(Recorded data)

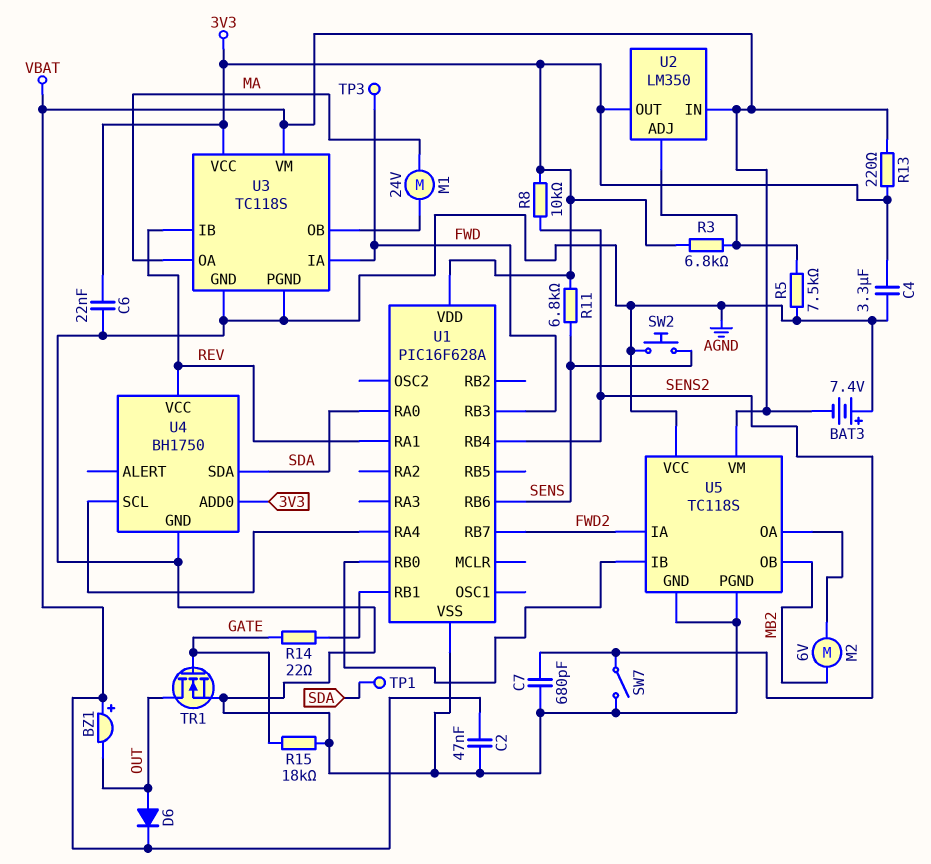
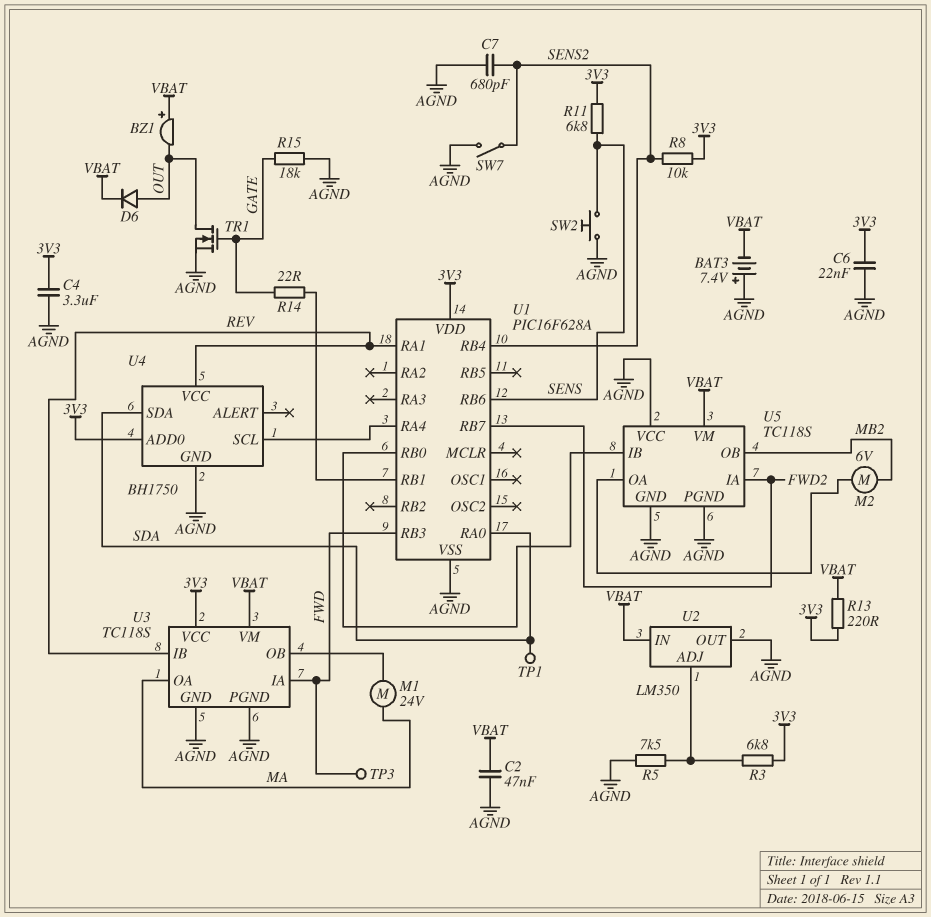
U2 pin OUT: 3V3 -> AGND

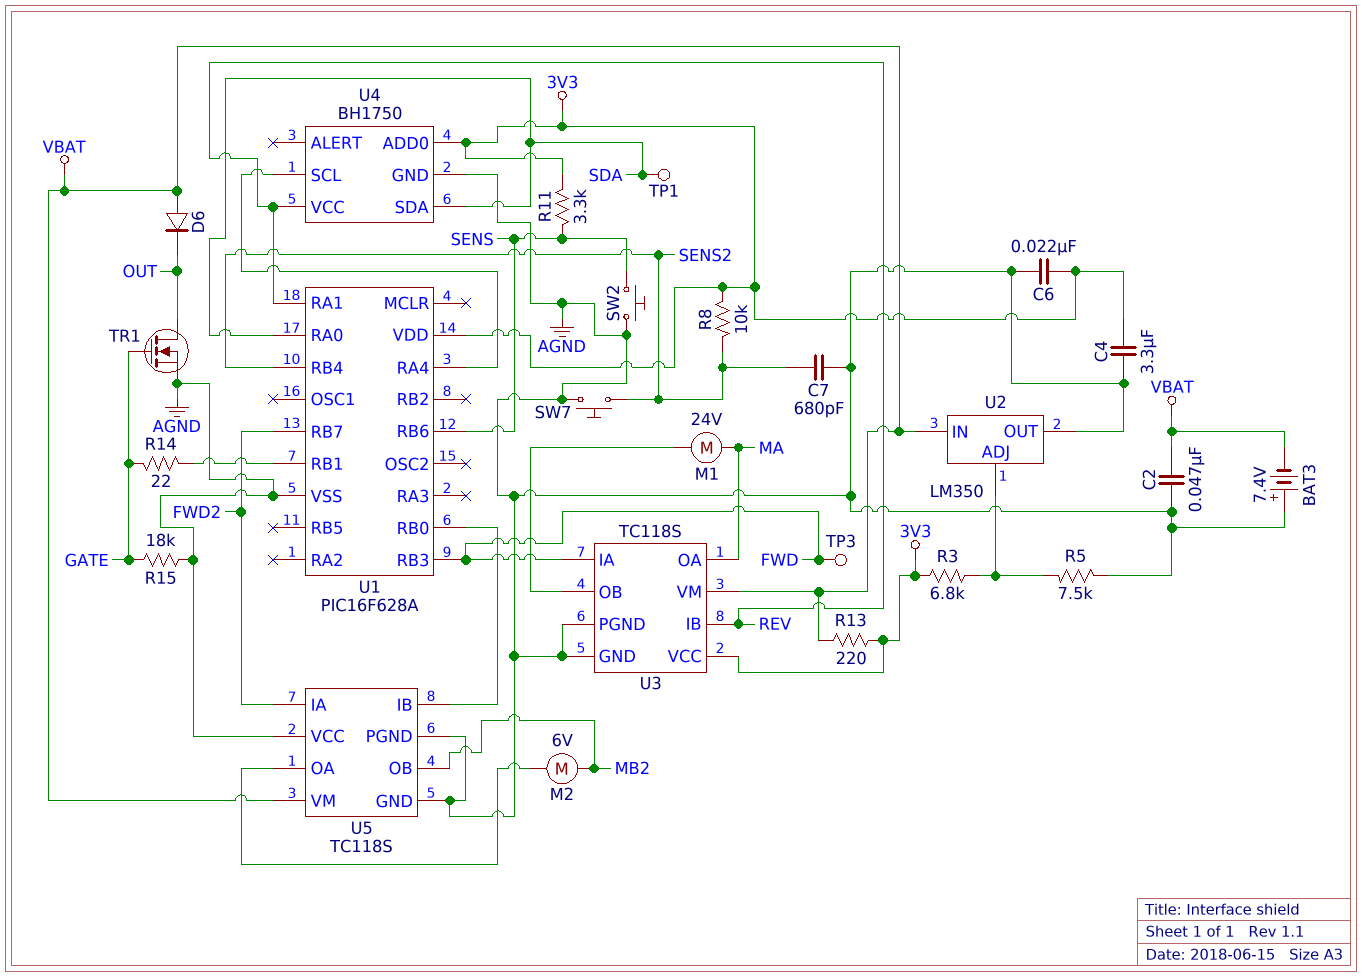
BZ1: buzzer (plus VBAT, minus OUT) -> none
D6: diode (A OUT, K VBAT) -> diode (A VBAT, K OUT)
R11: 6.8k (3V3, SENS) -> 3.3k (3V3, SENS)
SW7: switch (AGND, SENS2) -> button (AGND, SENS2)

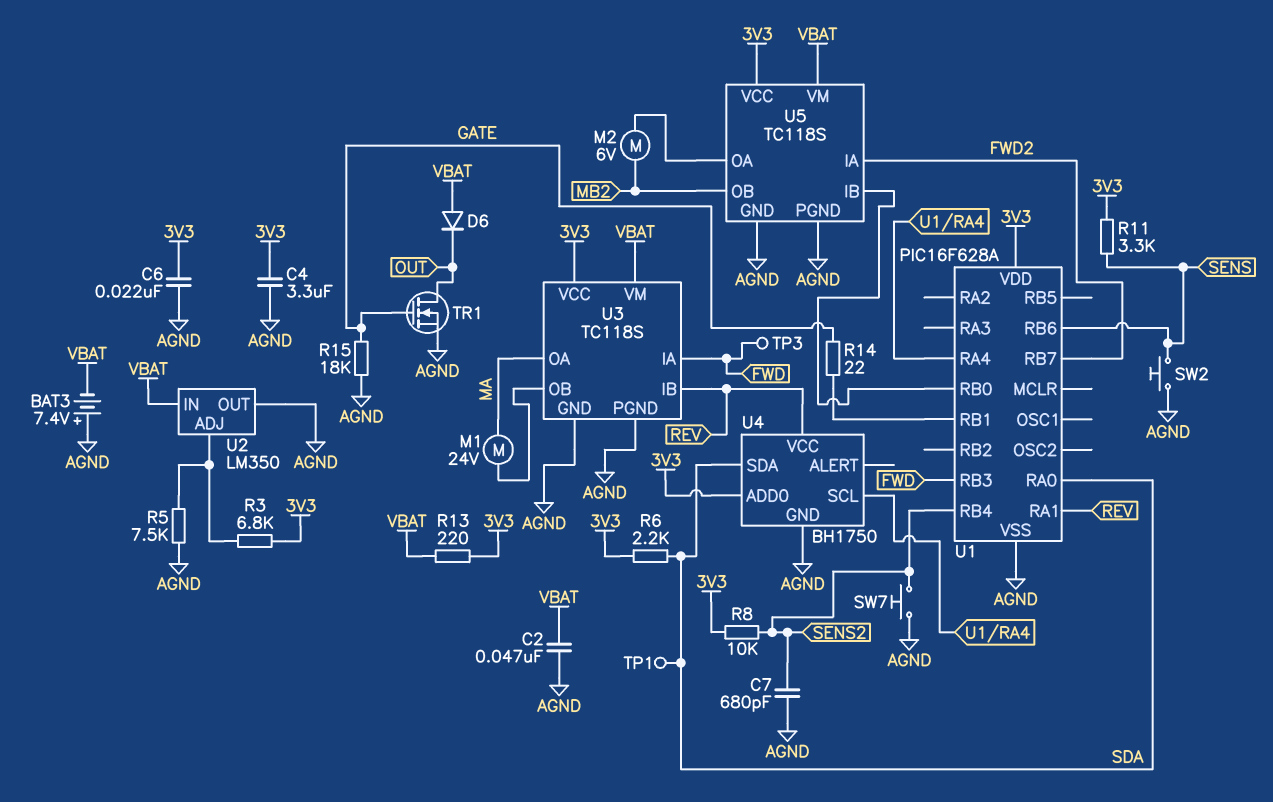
R6: none -> 2.2k (3V3, SDA)
U5 pin VCC: AGND -> 3V3

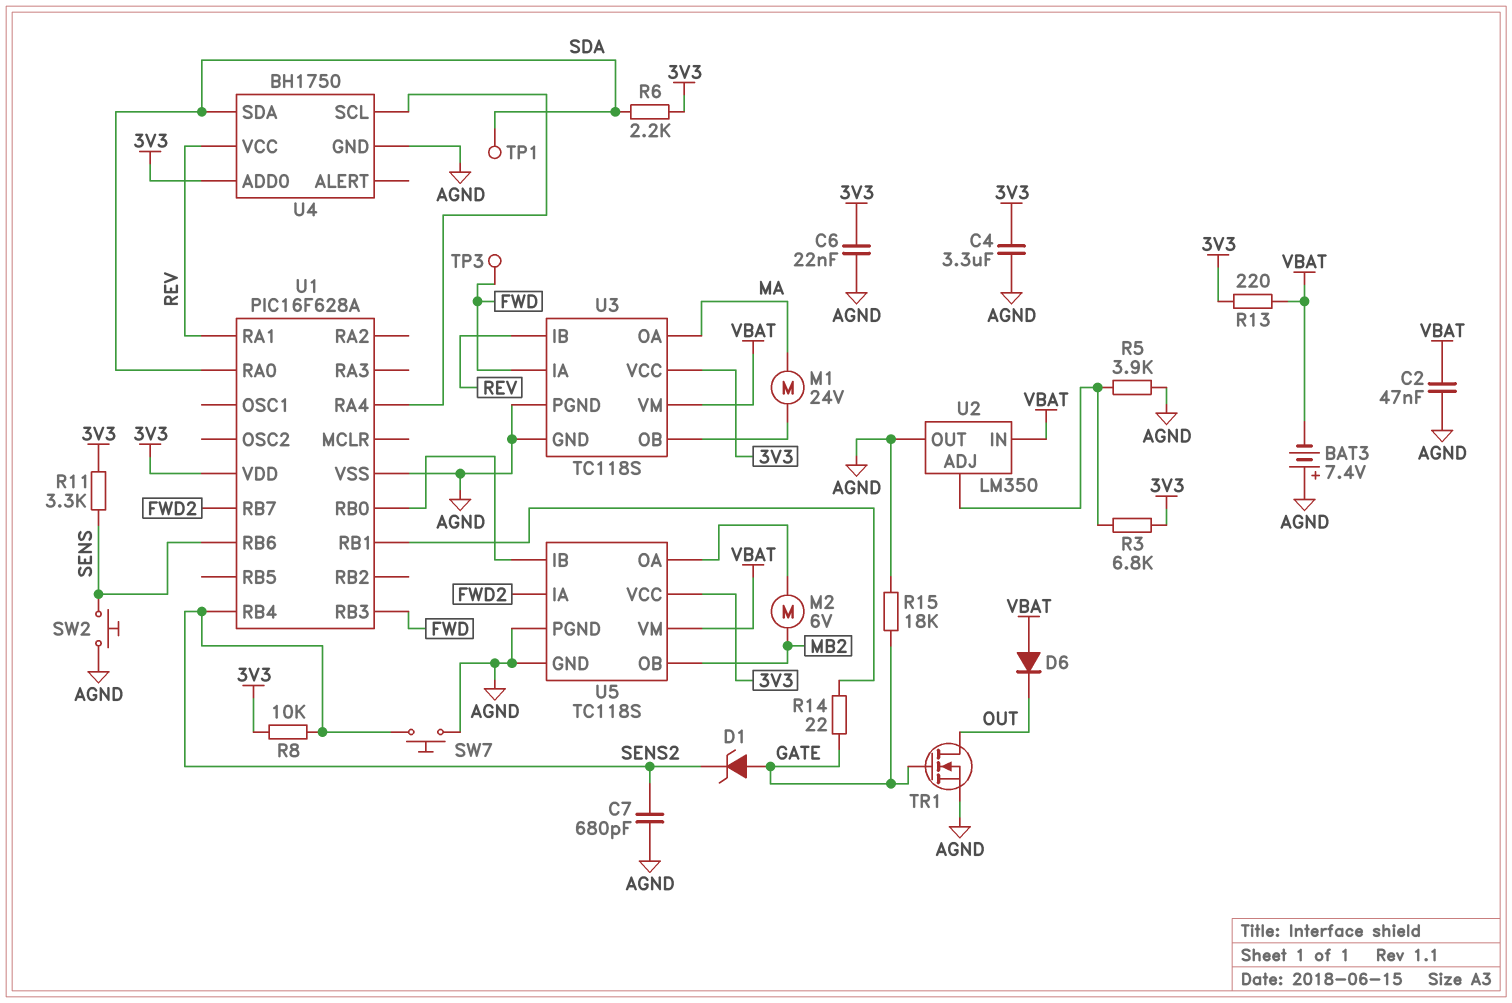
D1: none -> zener (A GATE, K SENS2)
R5: 7.5k (AGND, U2/ADJ) -> 3.9k (AGND, U2/ADJ)

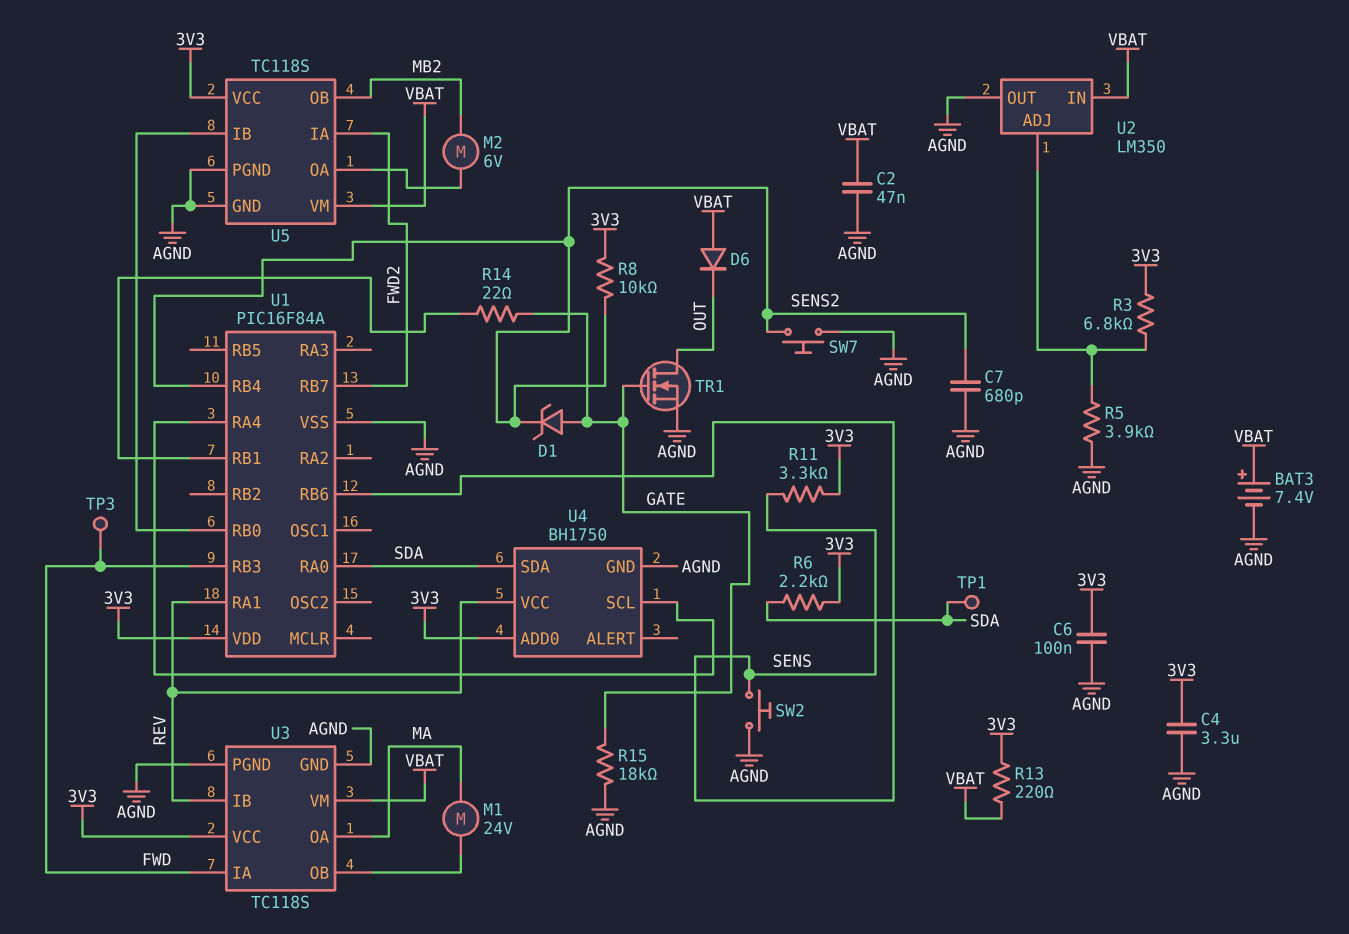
BAT3: 7.4V (plus AGND, minus VBAT) -> 7.4V (plus VBAT, minus AGND)
C6: 22nF (3V3, AGND) -> 100nF (3V3, AGND)
U1: PIC16F628A -> PIC16F84A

## Instructions to follow
Only the lines from the one containing "U5 pin VCC: AGND -> 3V3" through the last line of the entries above should be copied, exactly as they are and without the pictures.

## Solution for this task
U5 pin VCC: AGND -> 3V3

D1: none -> zener (A GATE, K SENS2)
R5: 7.5k (AGND, U2/ADJ) -> 3.9k (AGND, U2/ADJ)

BAT3: 7.4V (plus AGND, minus VBAT) -> 7.4V (plus VBAT, minus AGND)
C6: 22nF (3V3, AGND) -> 100nF (3V3, AGND)
U1: PIC16F628A -> PIC16F84A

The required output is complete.